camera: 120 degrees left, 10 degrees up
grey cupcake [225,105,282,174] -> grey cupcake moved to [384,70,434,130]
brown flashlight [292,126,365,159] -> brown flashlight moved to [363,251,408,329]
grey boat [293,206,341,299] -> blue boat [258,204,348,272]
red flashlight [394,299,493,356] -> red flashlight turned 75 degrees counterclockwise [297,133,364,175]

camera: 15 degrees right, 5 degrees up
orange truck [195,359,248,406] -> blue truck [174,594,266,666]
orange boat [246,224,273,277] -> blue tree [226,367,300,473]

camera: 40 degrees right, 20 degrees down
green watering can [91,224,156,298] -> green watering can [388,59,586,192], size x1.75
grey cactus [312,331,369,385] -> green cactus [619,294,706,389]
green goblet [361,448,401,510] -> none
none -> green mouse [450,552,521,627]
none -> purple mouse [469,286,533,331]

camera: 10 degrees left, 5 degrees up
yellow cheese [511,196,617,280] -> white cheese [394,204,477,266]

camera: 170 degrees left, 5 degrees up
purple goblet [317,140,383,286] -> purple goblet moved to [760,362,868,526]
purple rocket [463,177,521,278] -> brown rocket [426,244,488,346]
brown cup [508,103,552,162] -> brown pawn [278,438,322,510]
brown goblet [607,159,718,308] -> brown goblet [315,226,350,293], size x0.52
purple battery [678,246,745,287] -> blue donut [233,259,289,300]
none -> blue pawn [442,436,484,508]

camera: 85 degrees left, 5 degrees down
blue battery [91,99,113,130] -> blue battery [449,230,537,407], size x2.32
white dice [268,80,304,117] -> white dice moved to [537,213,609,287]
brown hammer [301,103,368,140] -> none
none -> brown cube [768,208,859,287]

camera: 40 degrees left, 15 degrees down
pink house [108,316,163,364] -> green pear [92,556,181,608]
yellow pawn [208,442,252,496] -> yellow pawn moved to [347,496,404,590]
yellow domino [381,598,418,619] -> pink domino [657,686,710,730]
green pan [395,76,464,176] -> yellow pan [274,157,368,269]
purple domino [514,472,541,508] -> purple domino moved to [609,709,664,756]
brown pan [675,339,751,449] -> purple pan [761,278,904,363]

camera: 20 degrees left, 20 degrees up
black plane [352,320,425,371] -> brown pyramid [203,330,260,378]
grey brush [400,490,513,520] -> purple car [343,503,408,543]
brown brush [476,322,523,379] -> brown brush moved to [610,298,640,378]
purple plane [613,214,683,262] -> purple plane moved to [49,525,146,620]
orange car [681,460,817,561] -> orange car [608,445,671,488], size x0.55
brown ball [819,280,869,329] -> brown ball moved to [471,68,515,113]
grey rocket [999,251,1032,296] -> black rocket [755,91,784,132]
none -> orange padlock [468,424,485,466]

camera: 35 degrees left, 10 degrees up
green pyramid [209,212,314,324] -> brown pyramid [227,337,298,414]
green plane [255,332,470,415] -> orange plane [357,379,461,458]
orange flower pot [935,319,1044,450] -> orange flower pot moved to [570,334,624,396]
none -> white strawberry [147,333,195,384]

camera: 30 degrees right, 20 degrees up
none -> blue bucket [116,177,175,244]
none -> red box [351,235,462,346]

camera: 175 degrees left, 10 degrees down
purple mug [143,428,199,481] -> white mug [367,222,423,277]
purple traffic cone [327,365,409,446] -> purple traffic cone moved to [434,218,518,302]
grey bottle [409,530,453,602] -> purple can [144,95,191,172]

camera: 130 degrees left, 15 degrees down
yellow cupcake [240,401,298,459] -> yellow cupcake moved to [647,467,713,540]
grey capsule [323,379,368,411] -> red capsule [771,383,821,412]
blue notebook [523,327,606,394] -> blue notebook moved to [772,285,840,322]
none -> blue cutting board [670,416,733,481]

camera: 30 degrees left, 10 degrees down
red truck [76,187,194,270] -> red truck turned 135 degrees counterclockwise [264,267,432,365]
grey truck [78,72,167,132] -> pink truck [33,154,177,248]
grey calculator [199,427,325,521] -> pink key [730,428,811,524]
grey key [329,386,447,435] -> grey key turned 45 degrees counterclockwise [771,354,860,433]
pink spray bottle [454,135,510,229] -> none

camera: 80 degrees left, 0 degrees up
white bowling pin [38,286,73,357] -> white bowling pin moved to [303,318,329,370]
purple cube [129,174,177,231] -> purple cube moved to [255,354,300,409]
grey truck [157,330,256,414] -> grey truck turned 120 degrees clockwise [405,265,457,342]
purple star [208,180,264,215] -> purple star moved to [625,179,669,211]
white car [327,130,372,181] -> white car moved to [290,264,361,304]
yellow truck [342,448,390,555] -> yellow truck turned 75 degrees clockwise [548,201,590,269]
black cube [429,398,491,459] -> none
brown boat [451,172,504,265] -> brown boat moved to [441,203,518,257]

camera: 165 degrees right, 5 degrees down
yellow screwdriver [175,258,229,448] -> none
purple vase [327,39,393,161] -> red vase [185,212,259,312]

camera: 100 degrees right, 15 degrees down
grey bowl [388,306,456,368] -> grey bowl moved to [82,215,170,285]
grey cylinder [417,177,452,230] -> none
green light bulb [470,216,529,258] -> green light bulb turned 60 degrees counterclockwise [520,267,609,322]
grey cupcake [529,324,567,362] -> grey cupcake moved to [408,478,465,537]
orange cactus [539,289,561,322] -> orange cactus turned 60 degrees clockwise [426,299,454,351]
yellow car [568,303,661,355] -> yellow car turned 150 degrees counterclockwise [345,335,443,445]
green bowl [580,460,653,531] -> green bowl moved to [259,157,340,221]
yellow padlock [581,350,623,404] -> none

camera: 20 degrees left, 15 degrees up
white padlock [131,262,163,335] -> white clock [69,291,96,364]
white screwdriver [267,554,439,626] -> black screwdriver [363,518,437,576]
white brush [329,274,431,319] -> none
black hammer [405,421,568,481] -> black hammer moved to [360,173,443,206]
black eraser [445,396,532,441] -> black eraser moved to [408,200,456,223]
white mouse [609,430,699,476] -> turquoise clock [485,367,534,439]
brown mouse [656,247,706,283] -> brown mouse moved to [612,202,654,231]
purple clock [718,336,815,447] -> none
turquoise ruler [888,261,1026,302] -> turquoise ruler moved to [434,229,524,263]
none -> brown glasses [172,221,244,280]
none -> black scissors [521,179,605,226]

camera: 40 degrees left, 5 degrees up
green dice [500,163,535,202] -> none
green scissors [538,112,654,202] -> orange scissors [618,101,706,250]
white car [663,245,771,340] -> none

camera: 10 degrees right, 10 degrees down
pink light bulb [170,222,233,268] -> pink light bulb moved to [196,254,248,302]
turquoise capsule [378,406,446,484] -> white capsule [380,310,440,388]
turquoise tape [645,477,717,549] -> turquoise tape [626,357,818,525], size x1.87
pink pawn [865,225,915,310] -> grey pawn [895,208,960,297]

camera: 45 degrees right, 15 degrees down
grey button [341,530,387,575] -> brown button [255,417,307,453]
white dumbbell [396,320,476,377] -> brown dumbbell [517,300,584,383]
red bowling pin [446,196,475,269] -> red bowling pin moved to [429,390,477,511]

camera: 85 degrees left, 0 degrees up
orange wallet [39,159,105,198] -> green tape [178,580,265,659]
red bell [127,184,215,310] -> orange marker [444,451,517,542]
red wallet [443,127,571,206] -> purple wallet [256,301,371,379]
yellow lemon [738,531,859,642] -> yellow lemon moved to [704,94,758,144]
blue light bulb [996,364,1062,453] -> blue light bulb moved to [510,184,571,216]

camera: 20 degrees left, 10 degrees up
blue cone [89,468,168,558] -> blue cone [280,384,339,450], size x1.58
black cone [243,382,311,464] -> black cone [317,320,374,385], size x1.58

To do> From the line that has "brown boat [451,172,504,265]" through the line that has "grey cylinder [417,177,452,230] -> none", copy every line exactly as it appears above, and leave out all others.

Output for this exercise>
brown boat [451,172,504,265] -> brown boat moved to [441,203,518,257]

camera: 165 degrees right, 5 degrees down
yellow screwdriver [175,258,229,448] -> none
purple vase [327,39,393,161] -> red vase [185,212,259,312]

camera: 100 degrees right, 15 degrees down
grey bowl [388,306,456,368] -> grey bowl moved to [82,215,170,285]
grey cylinder [417,177,452,230] -> none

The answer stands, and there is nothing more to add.